(Scene edit records)
──────────────────────────────

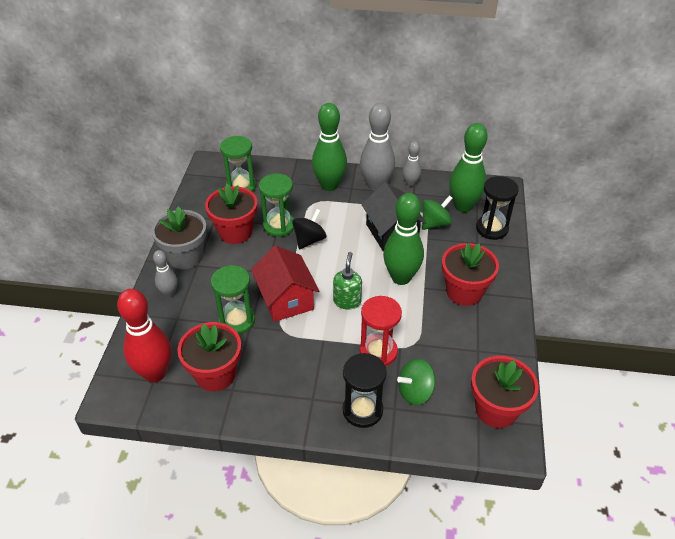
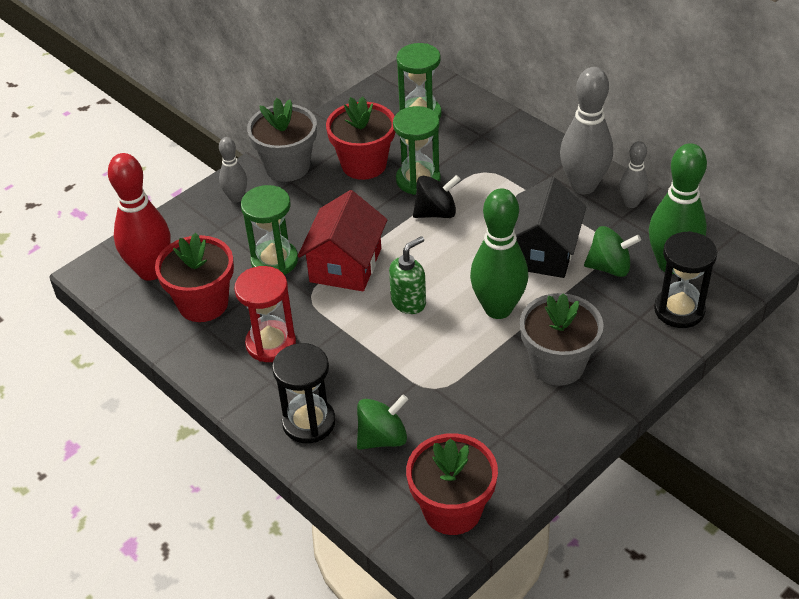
camera: 40 degrees right, 0 degrees up
(329, 185) = (525, 159): green bowling pin -> none
(378, 352) = (387, 374): red hourglass -> red hourglass (271, 343)
(415, 392) = (382, 438): green spinning top -> green spinning top turned 135 degrees clockwise
(464, 292) = (557, 365): red flower pot -> grey flower pot

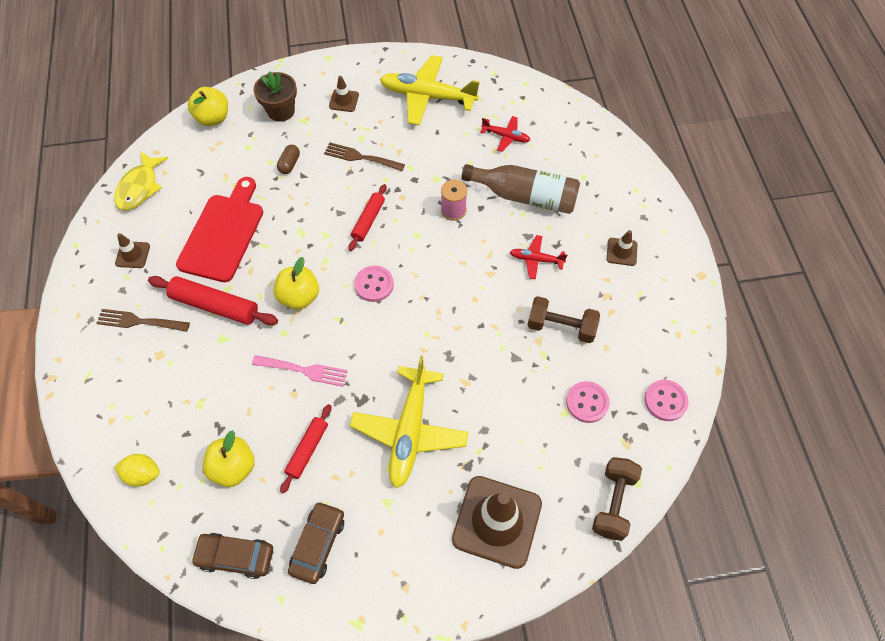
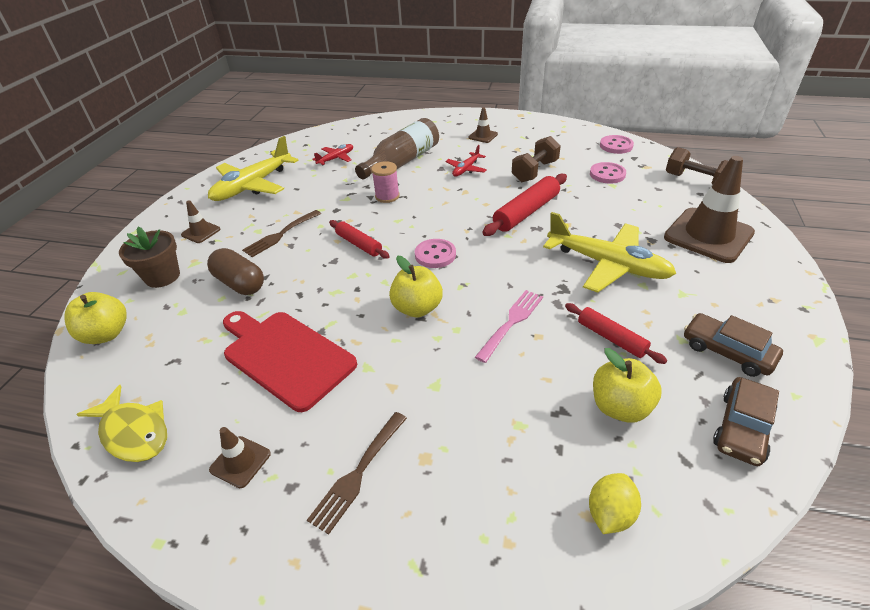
camera: 65 degrees left, 20 degrees down
(215, 305) = (384, 383): red rolling pin -> red rolling pin (526, 212)
(289, 164) = (240, 283): brown capsule -> brown capsule, size x1.71

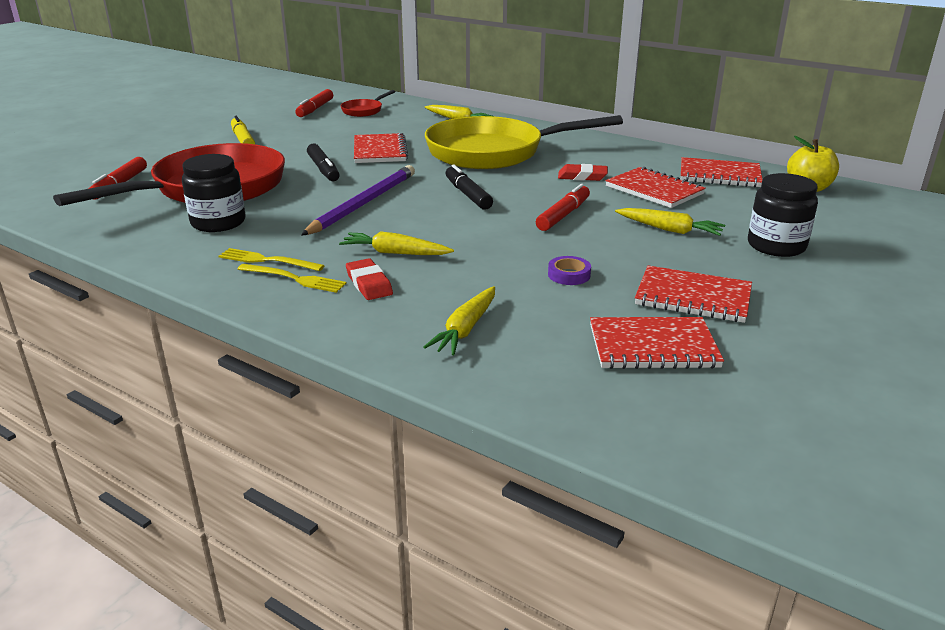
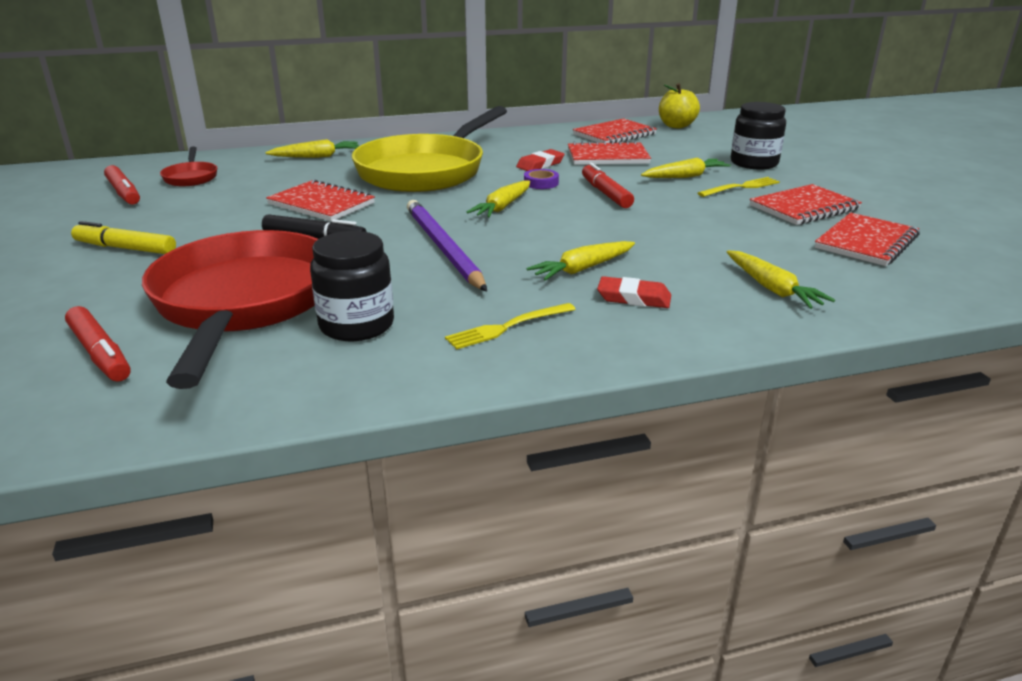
camera: 50 degrees left, 0 degrees up
(294, 279) = (574, 326): yellow fork -> yellow fork (741, 187)
(467, 194) = (502, 207): black marker -> yellow carrot
(569, 275) = (719, 227): purple tape -> purple tape (541, 183)

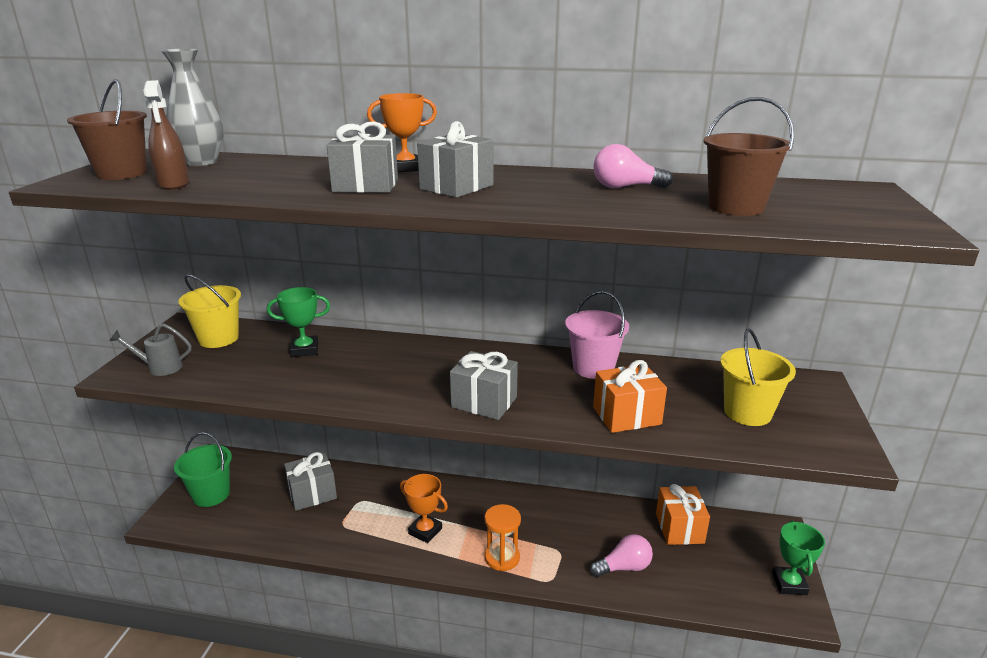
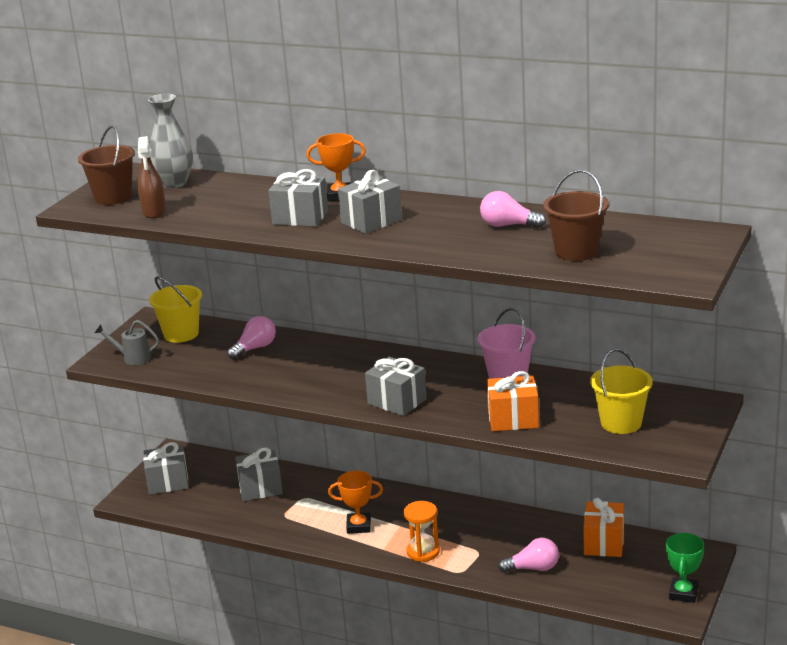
camera: 15 degrees right, 0 degrees up
(211, 494) = (168, 482): green bucket -> grey gift
(304, 350) = (255, 348): green trophy -> pink light bulb
(425, 531) = (358, 526): orange trophy -> orange trophy turned 45 degrees counterclockwise

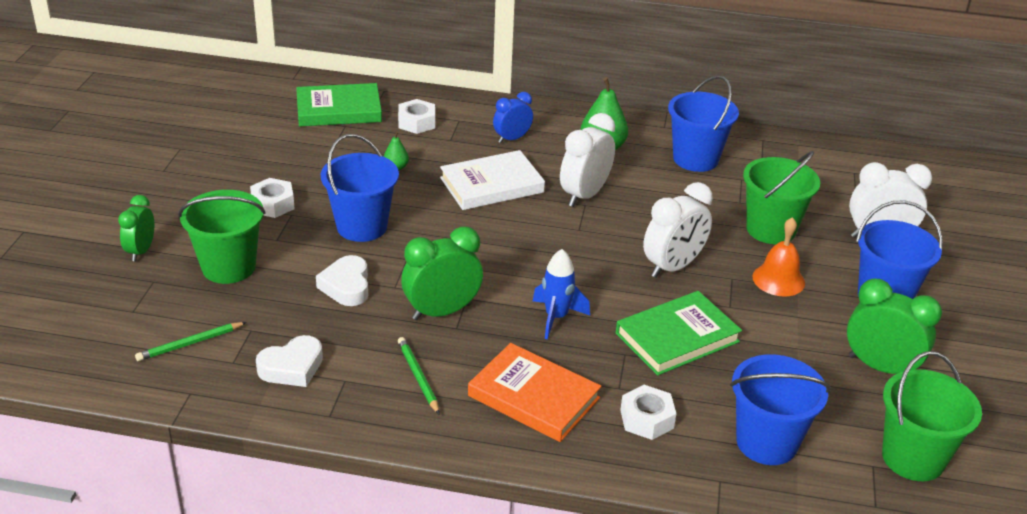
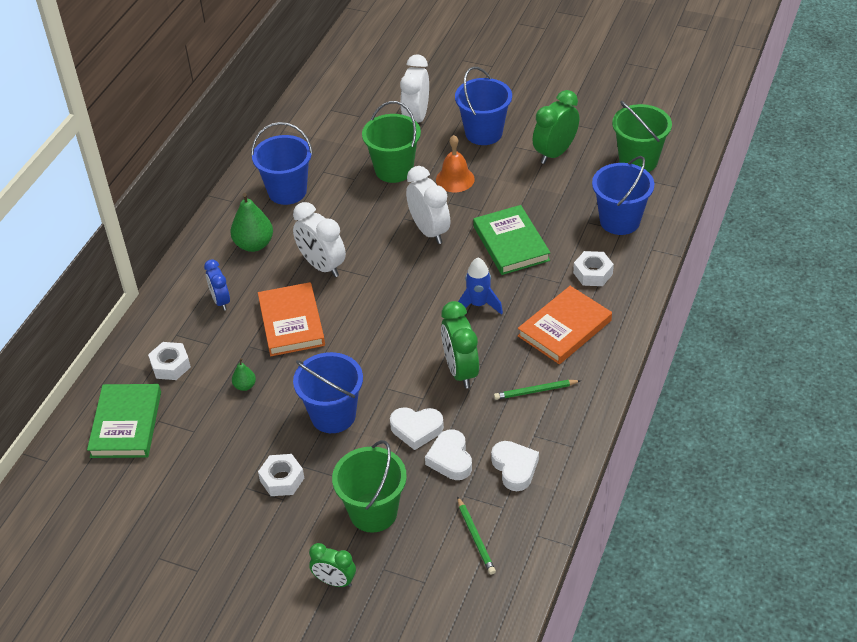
camera: 75 degrees left, 10 degrees up
(304, 315) = (450, 459): none -> white heart
(492, 185) = (291, 322): white book -> orange book

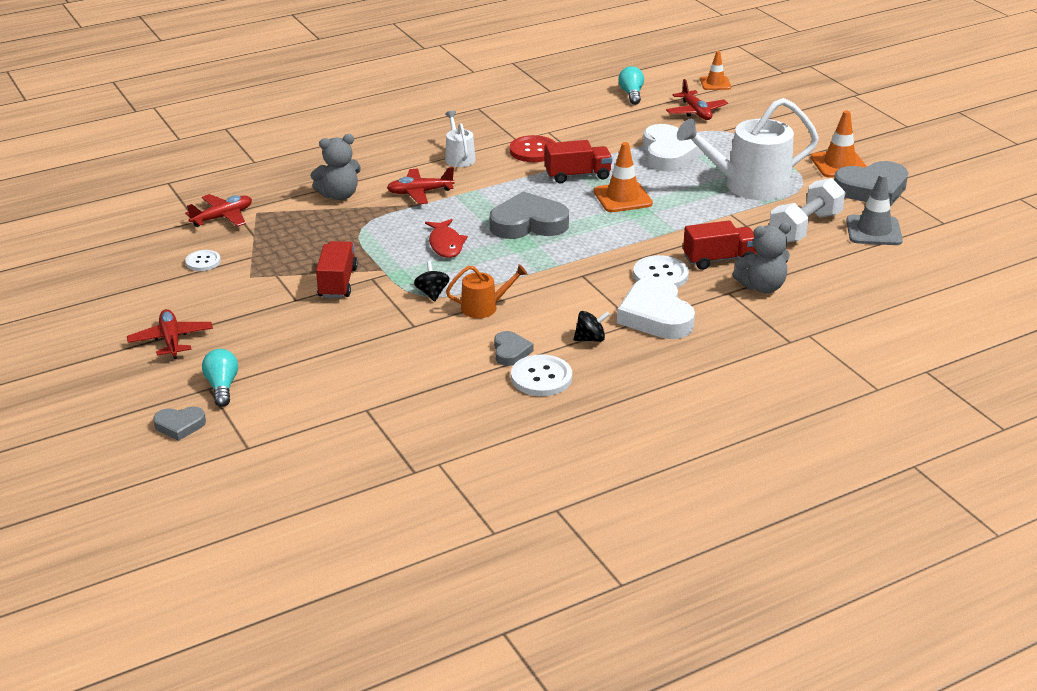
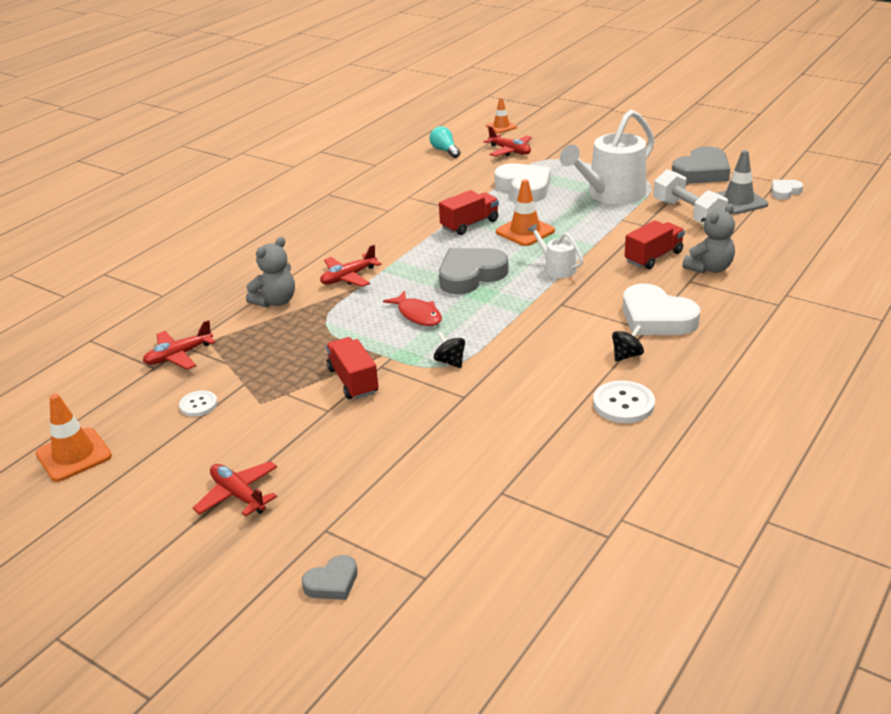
camera: 25 degrees left, 0 degrees up
(222, 217) = (179, 356): red plane -> red plane turned 150 degrees counterclockwise
(222, 387) = (338, 524): turquoise light bulb -> none
(459, 157) = (353, 238): white watering can -> white watering can (557, 268)
(484, 307) = (508, 359): orange watering can -> none
(510, 352) = (573, 390): grey heart -> none
(533, 151) = (411, 215): red button -> none
(660, 275) = (623, 283): white button -> none
(805, 228) = (688, 214): white dumbbell -> white dumbbell turned 45 degrees counterclockwise
(839, 165) = (658, 161): orange traffic cone -> orange traffic cone (74, 455)
(937, 235) = (785, 192): none -> white heart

──────────────────────────────

Write out each entry exactly as given, omitting any picture.

_RESPONSE BELOW_.
camera: 40 degrees right, 0 degrees up
(329, 185) = (525, 159): green bowling pin -> none
(378, 352) = (387, 374): red hourglass -> red hourglass (271, 343)
(415, 392) = (382, 438): green spinning top -> green spinning top turned 135 degrees clockwise
(464, 292) = (557, 365): red flower pot -> grey flower pot

camera: 65 degrees left, 20 degrees down
(215, 305) = (384, 383): red rolling pin -> red rolling pin (526, 212)
(289, 164) = (240, 283): brown capsule -> brown capsule, size x1.71

camera: 50 degrees left, 0 degrees up
(294, 279) = (574, 326): yellow fork -> yellow fork (741, 187)
(467, 194) = (502, 207): black marker -> yellow carrot
(569, 275) = (719, 227): purple tape -> purple tape (541, 183)

camera: 15 degrees right, 0 degrees up
(211, 494) = (168, 482): green bucket -> grey gift
(304, 350) = (255, 348): green trophy -> pink light bulb
(425, 531) = (358, 526): orange trophy -> orange trophy turned 45 degrees counterclockwise

camera: 75 degrees left, 10 degrees up
(304, 315) = (450, 459): none -> white heart
(492, 185) = (291, 322): white book -> orange book

camera: 25 degrees left, 0 degrees up
(222, 217) = (179, 356): red plane -> red plane turned 150 degrees counterclockwise
(222, 387) = (338, 524): turquoise light bulb -> none
(459, 157) = (353, 238): white watering can -> white watering can (557, 268)
(484, 307) = (508, 359): orange watering can -> none
(510, 352) = (573, 390): grey heart -> none
(533, 151) = (411, 215): red button -> none
(660, 275) = (623, 283): white button -> none
(805, 228) = (688, 214): white dumbbell -> white dumbbell turned 45 degrees counterclockwise
(839, 165) = (658, 161): orange traffic cone -> orange traffic cone (74, 455)
(937, 235) = (785, 192): none -> white heart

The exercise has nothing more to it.